Task description: Pictures do not belong in the copy; quote every entry below exactly.

-------

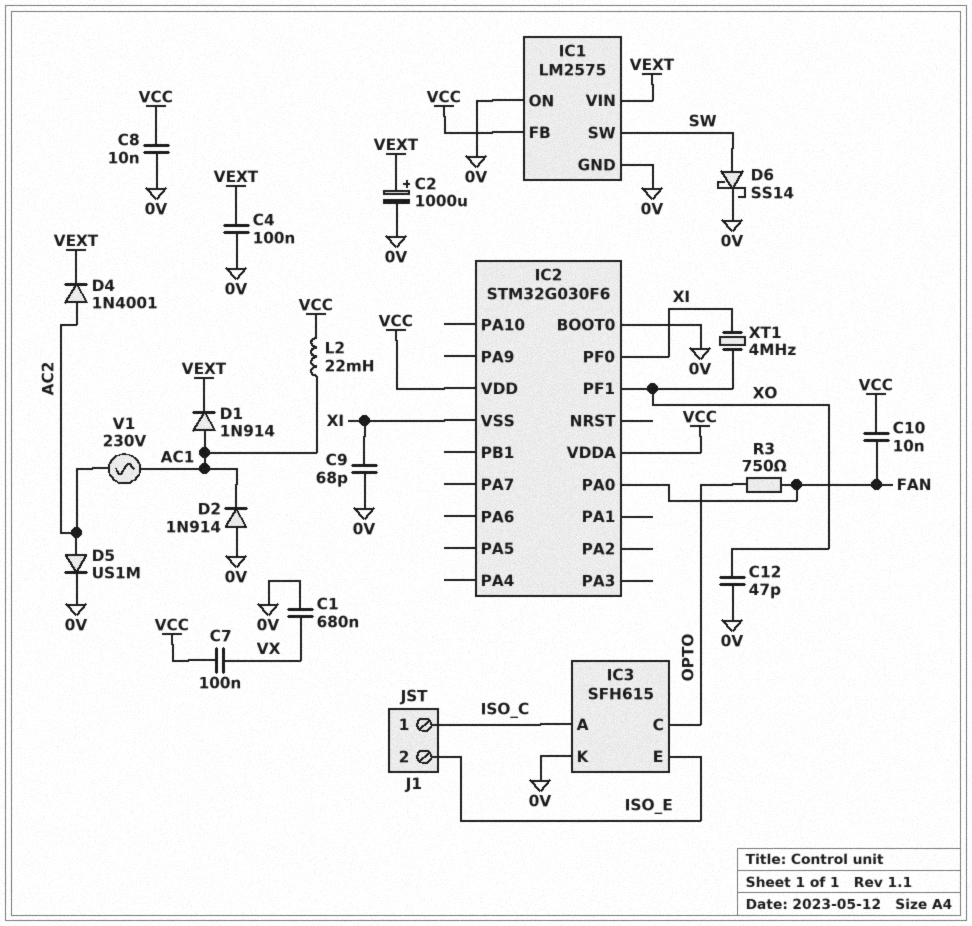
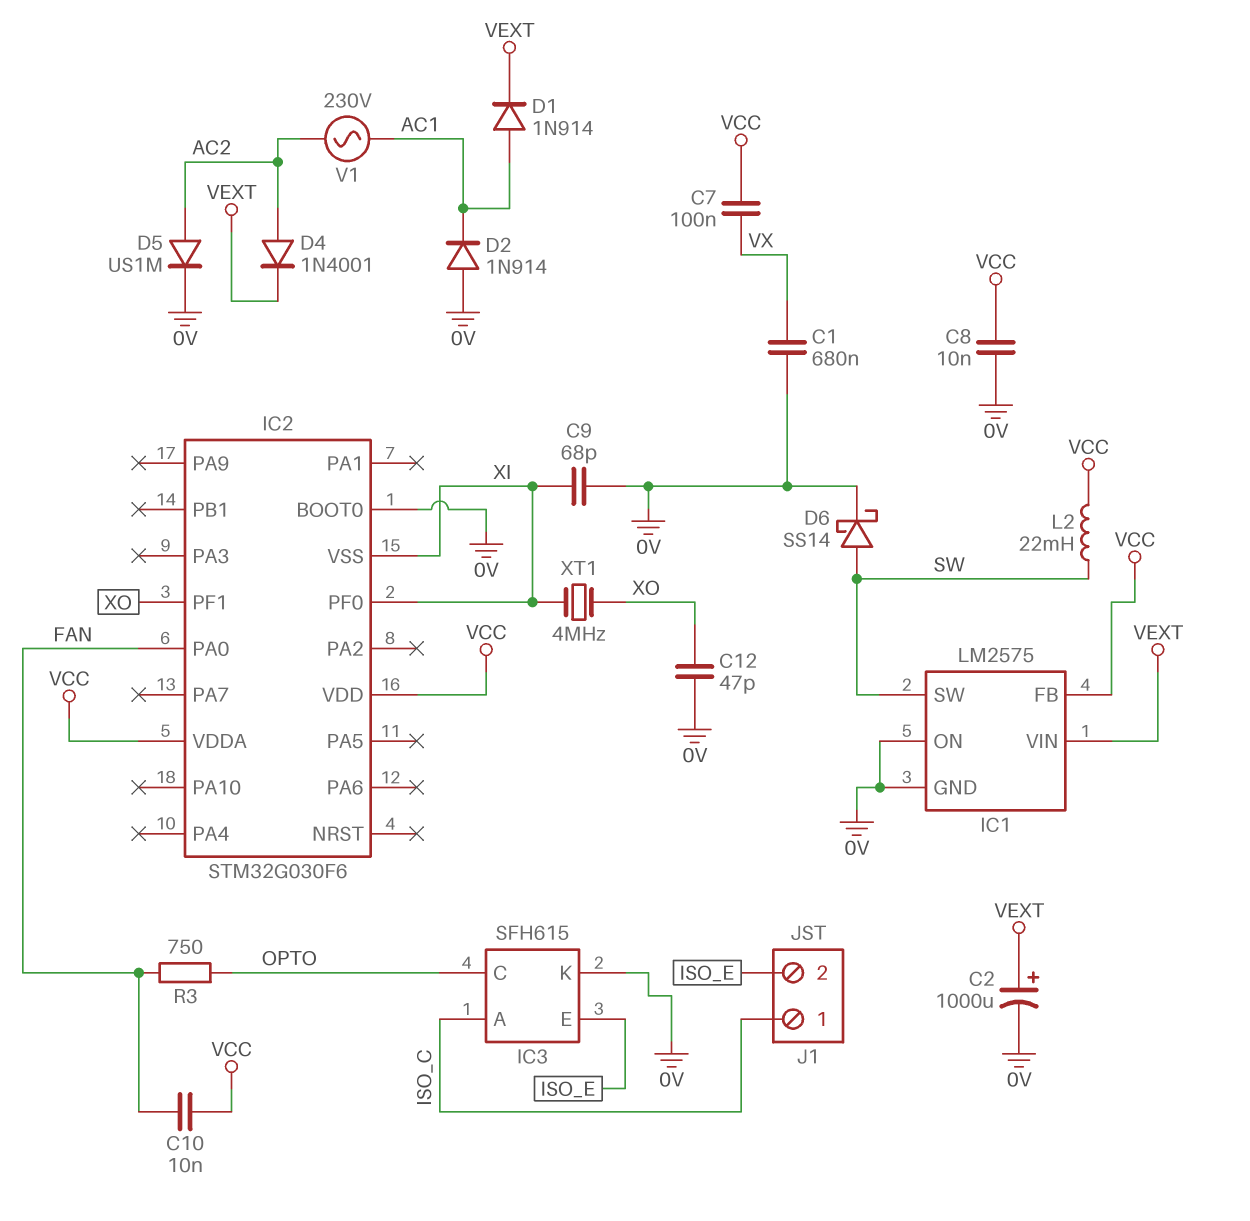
C4: 100nF (0V, VEXT) -> none
L2: 22mH (AC1, VCC) -> 22mH (SW, VCC)

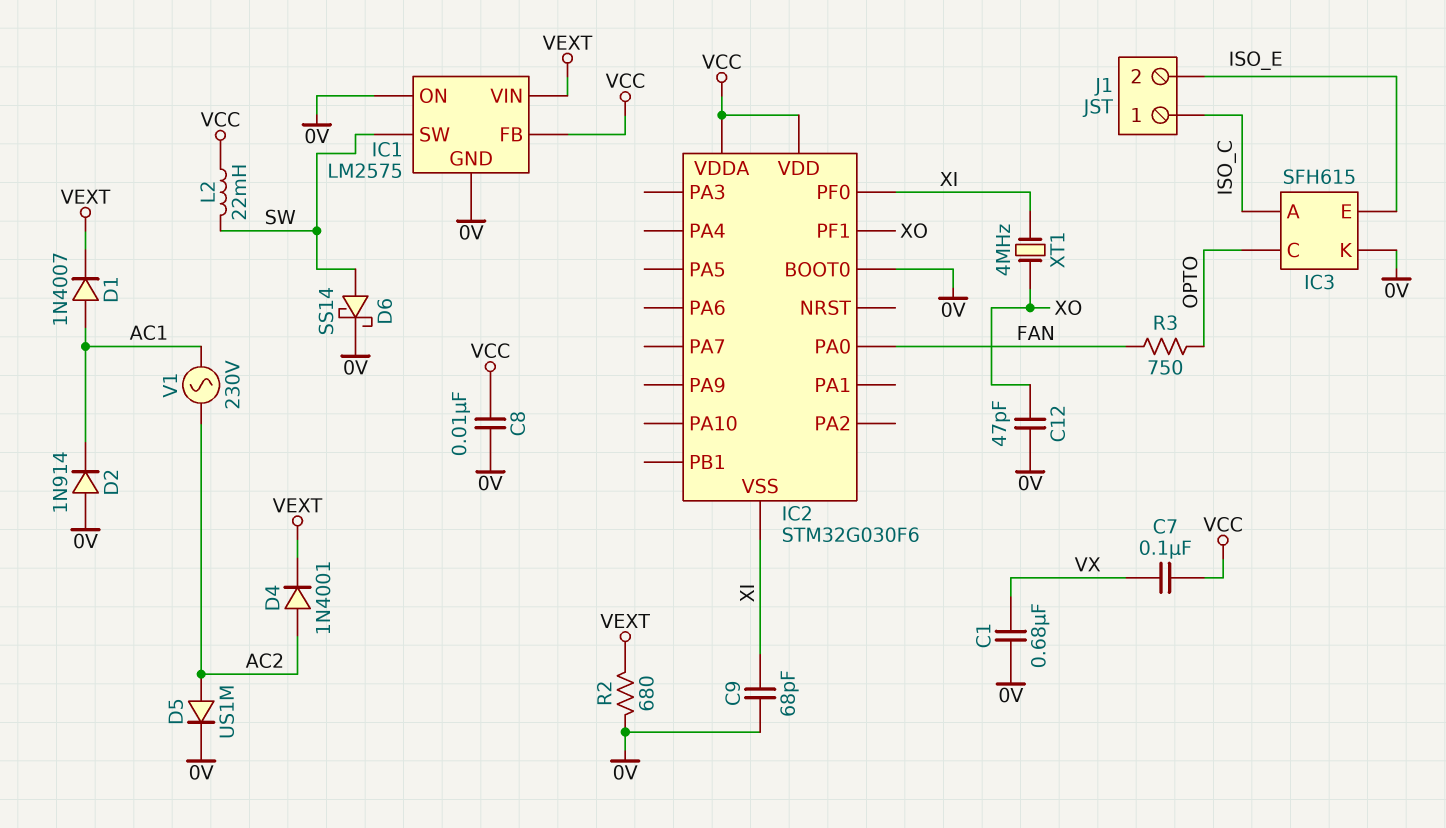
C2: 1000uF (plus VEXT, minus 0V) -> none
C10: 10nF (FAN, VCC) -> none
D1: diode 1N914 (A AC1, K VEXT) -> diode 1N4007 (A AC1, K VEXT)
R2: none -> 680 (0V, VEXT)

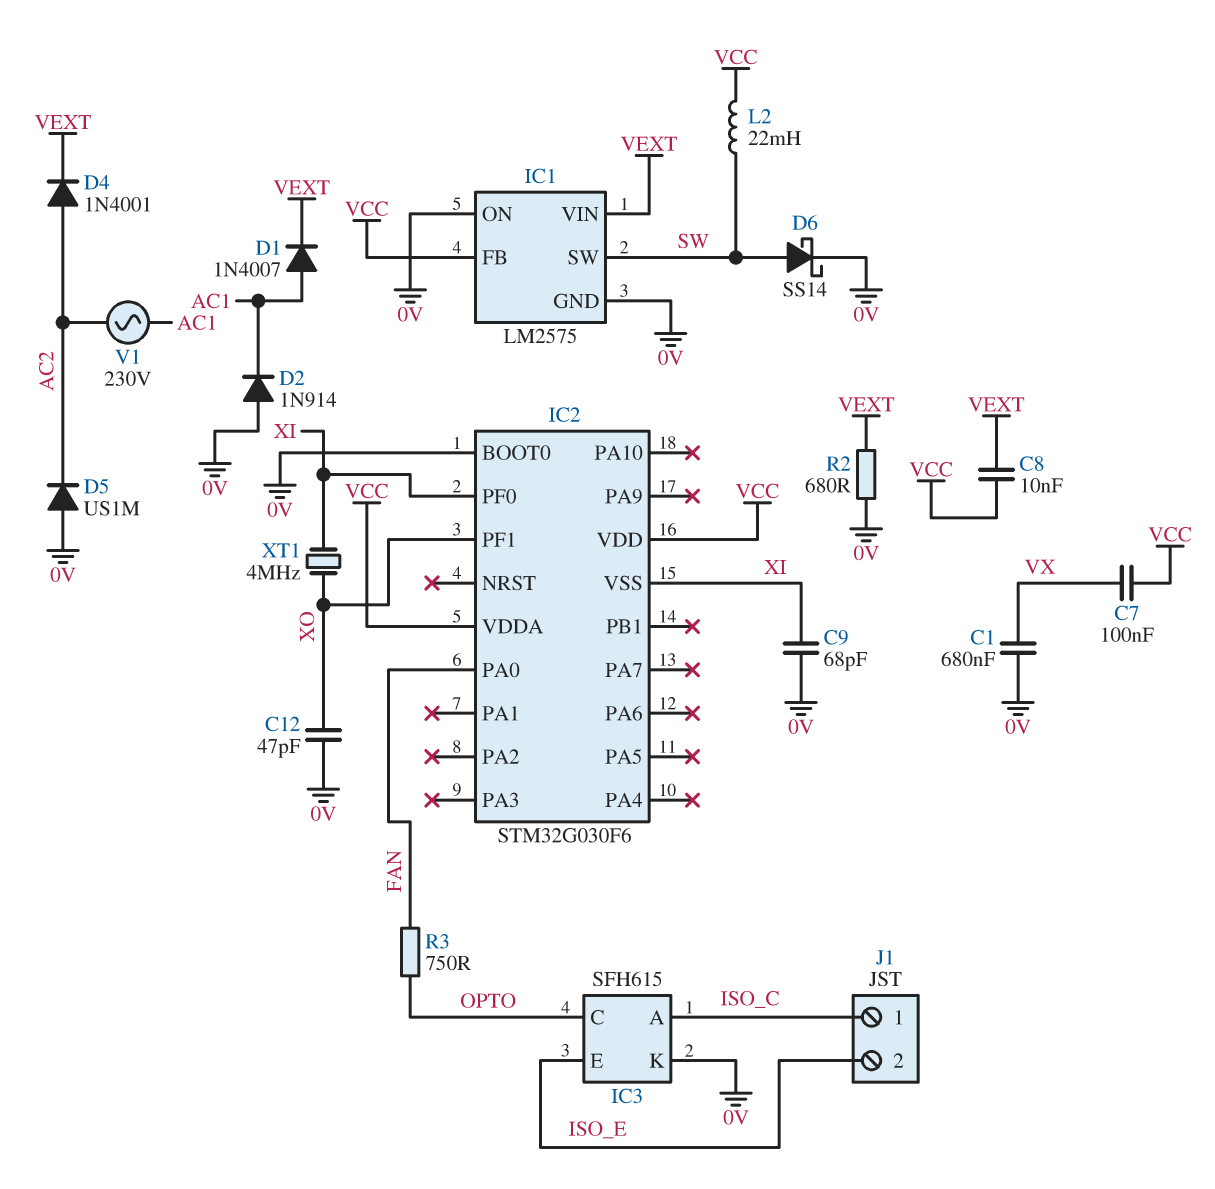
C8: 10nF (0V, VCC) -> 10nF (VCC, VEXT)
D5: diode US1M (A AC2, K 0V) -> diode US1M (A 0V, K AC2)

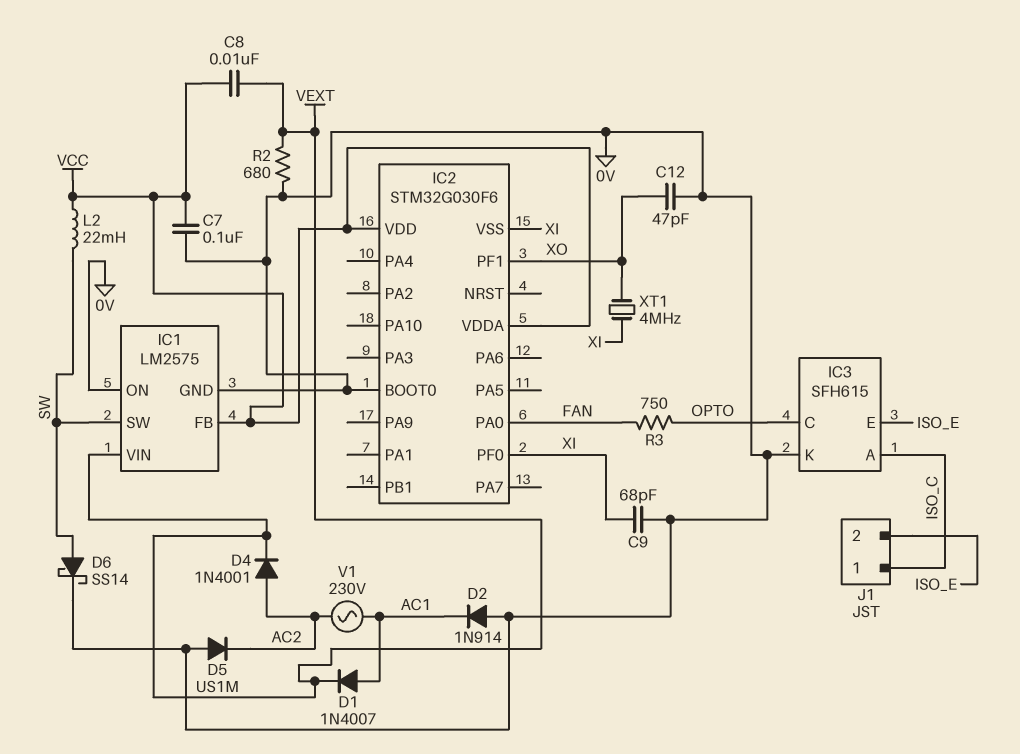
C1: 680nF (0V, VX) -> none
C7: 100nF (VCC, VX) -> 100nF (0V, VCC)

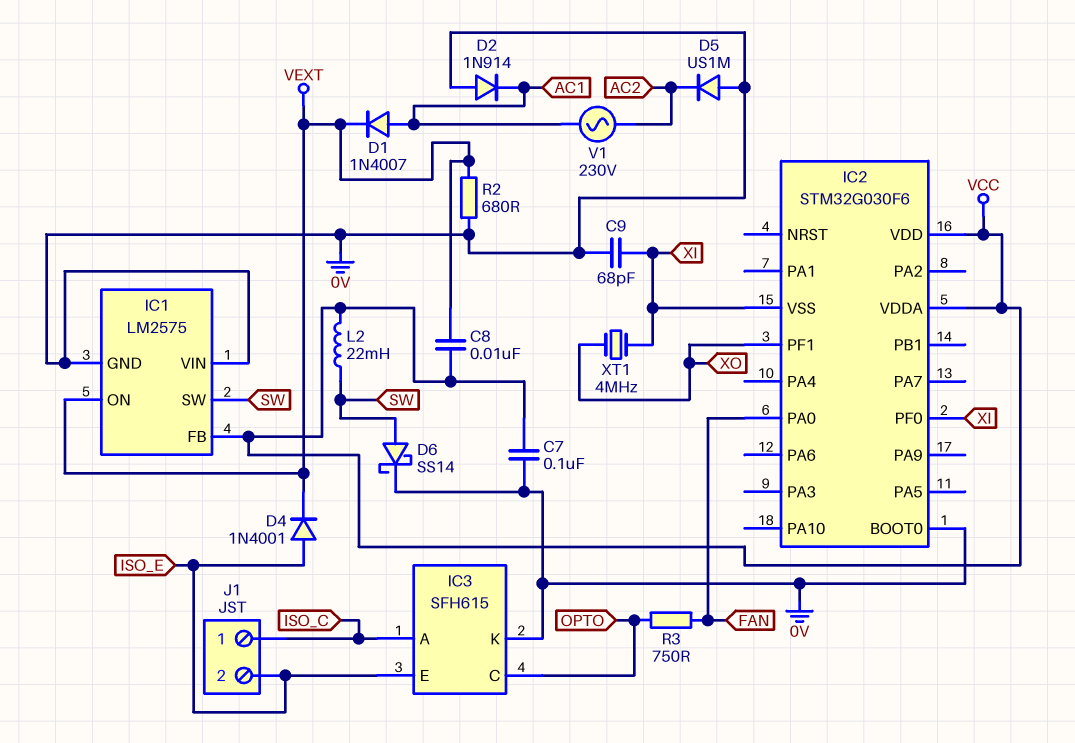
C12: 47pF (0V, XO) -> none
D4: diode 1N4001 (A AC2, K VEXT) -> diode 1N4001 (A ISO_E, K VEXT)
IC1 pin ON: 0V -> VEXT
IC1 pin VIN: VEXT -> 0V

-------

Solution to this exercise:
C4: 100nF (0V, VEXT) -> none
L2: 22mH (AC1, VCC) -> 22mH (SW, VCC)

C2: 1000uF (plus VEXT, minus 0V) -> none
C10: 10nF (FAN, VCC) -> none
D1: diode 1N914 (A AC1, K VEXT) -> diode 1N4007 (A AC1, K VEXT)
R2: none -> 680 (0V, VEXT)

C8: 10nF (0V, VCC) -> 10nF (VCC, VEXT)
D5: diode US1M (A AC2, K 0V) -> diode US1M (A 0V, K AC2)

C1: 680nF (0V, VX) -> none
C7: 100nF (VCC, VX) -> 100nF (0V, VCC)

C12: 47pF (0V, XO) -> none
D4: diode 1N4001 (A AC2, K VEXT) -> diode 1N4001 (A ISO_E, K VEXT)
IC1 pin ON: 0V -> VEXT
IC1 pin VIN: VEXT -> 0V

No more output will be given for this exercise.